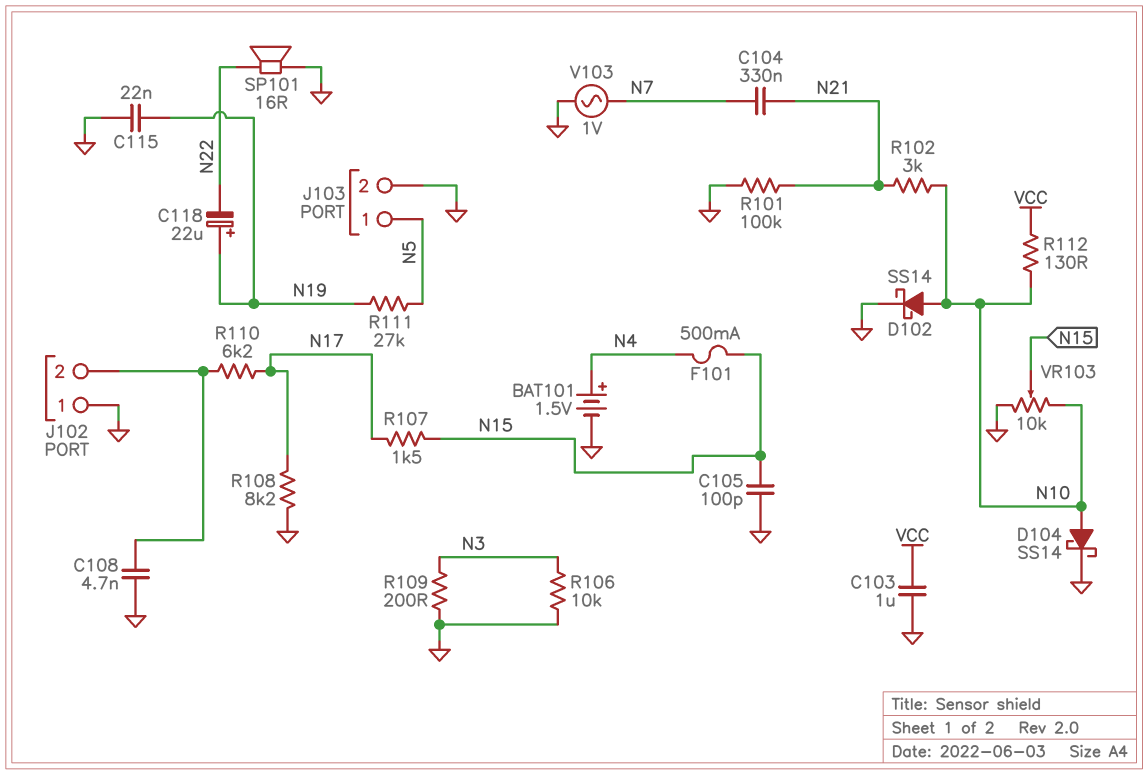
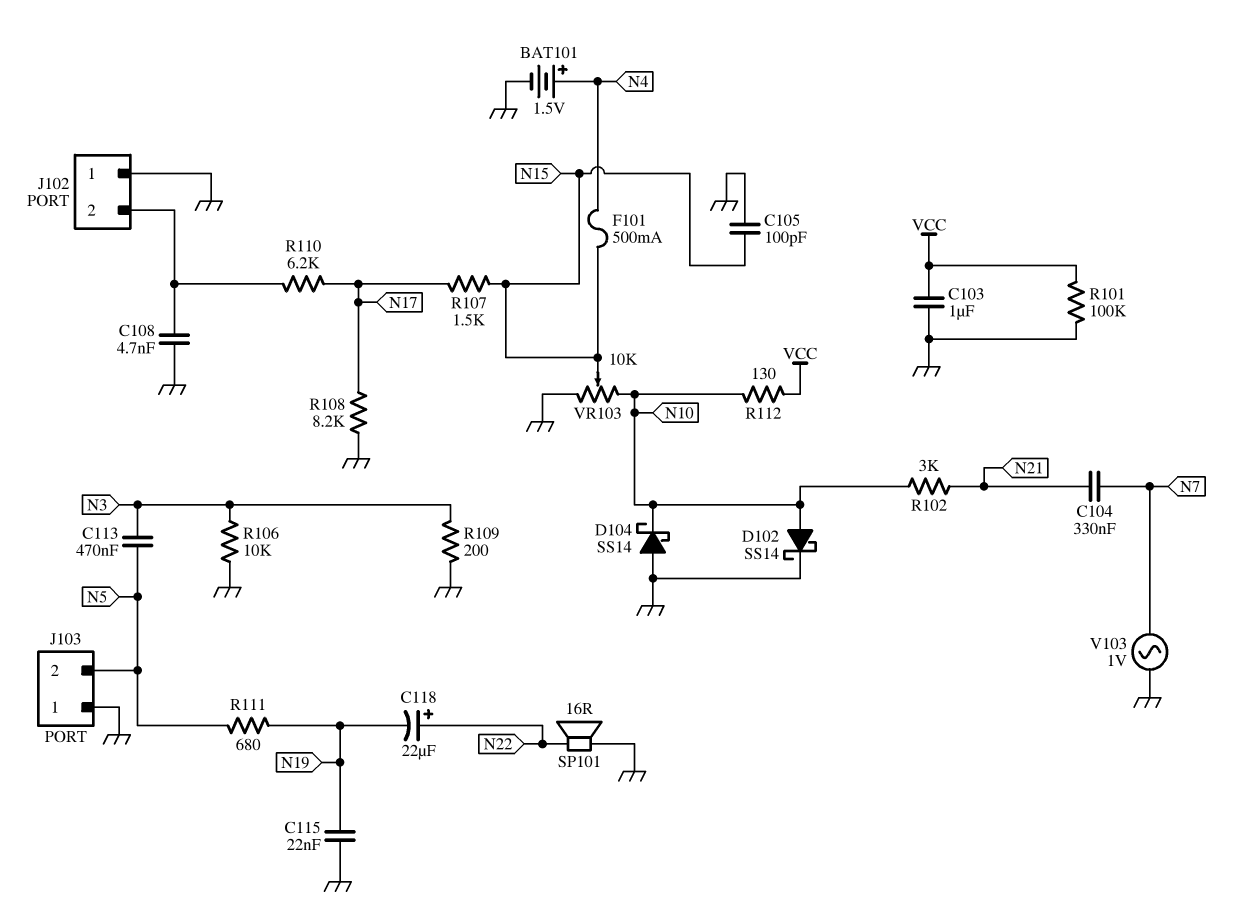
C113: none -> 470nF (N3, N5)
C118: 22uF (plus N19, minus N22) -> 22uF (plus N22, minus N19)
D104: schottky SS14 (A N10, K GND) -> schottky SS14 (A GND, K N10)
J103 pin 1: N5 -> GND
J103 pin 2: GND -> N5
R101: 100k (GND, N21) -> 100k (GND, VCC)
R111: 27k (N5, N19) -> 680 (N5, N19)

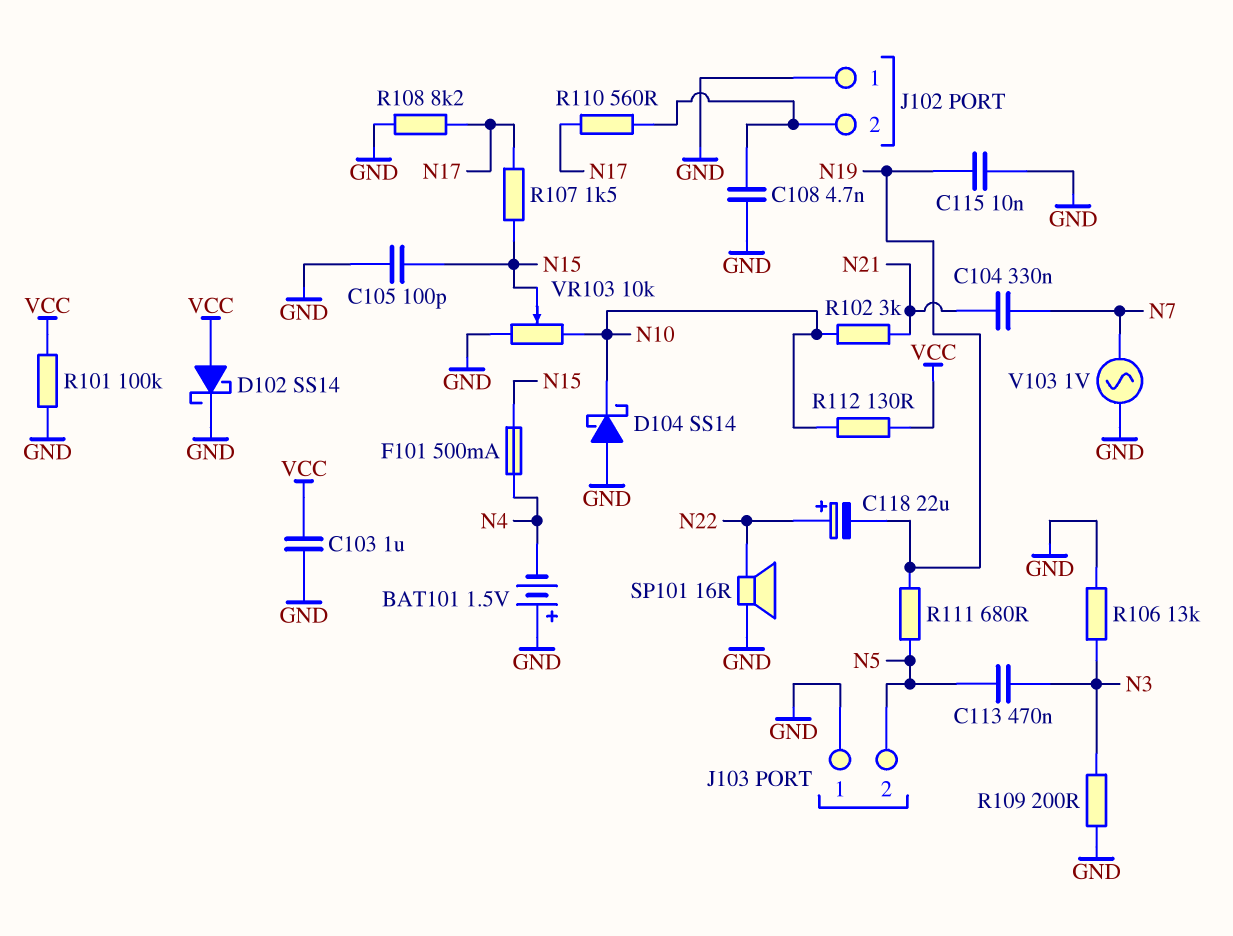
BAT101: 1.5V (plus N4, minus GND) -> 1.5V (plus GND, minus N4)
C115: 22nF (GND, N19) -> 10nF (GND, N19)
D102: schottky SS14 (A N10, K GND) -> schottky SS14 (A VCC, K GND)
R106: 10k (GND, N3) -> 13k (GND, N3)
R110: 6.2k (J102/2, N17) -> 560 (J102/2, N17)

======

• _What you are asked to do_
Copy exactly and only this span: the line with "J103 pin 1: N5 -> GND" through the final line of the entries, both ends included, with the pictures left out.

• _Reply_
J103 pin 1: N5 -> GND
J103 pin 2: GND -> N5
R101: 100k (GND, N21) -> 100k (GND, VCC)
R111: 27k (N5, N19) -> 680 (N5, N19)

BAT101: 1.5V (plus N4, minus GND) -> 1.5V (plus GND, minus N4)
C115: 22nF (GND, N19) -> 10nF (GND, N19)
D102: schottky SS14 (A N10, K GND) -> schottky SS14 (A VCC, K GND)
R106: 10k (GND, N3) -> 13k (GND, N3)
R110: 6.2k (J102/2, N17) -> 560 (J102/2, N17)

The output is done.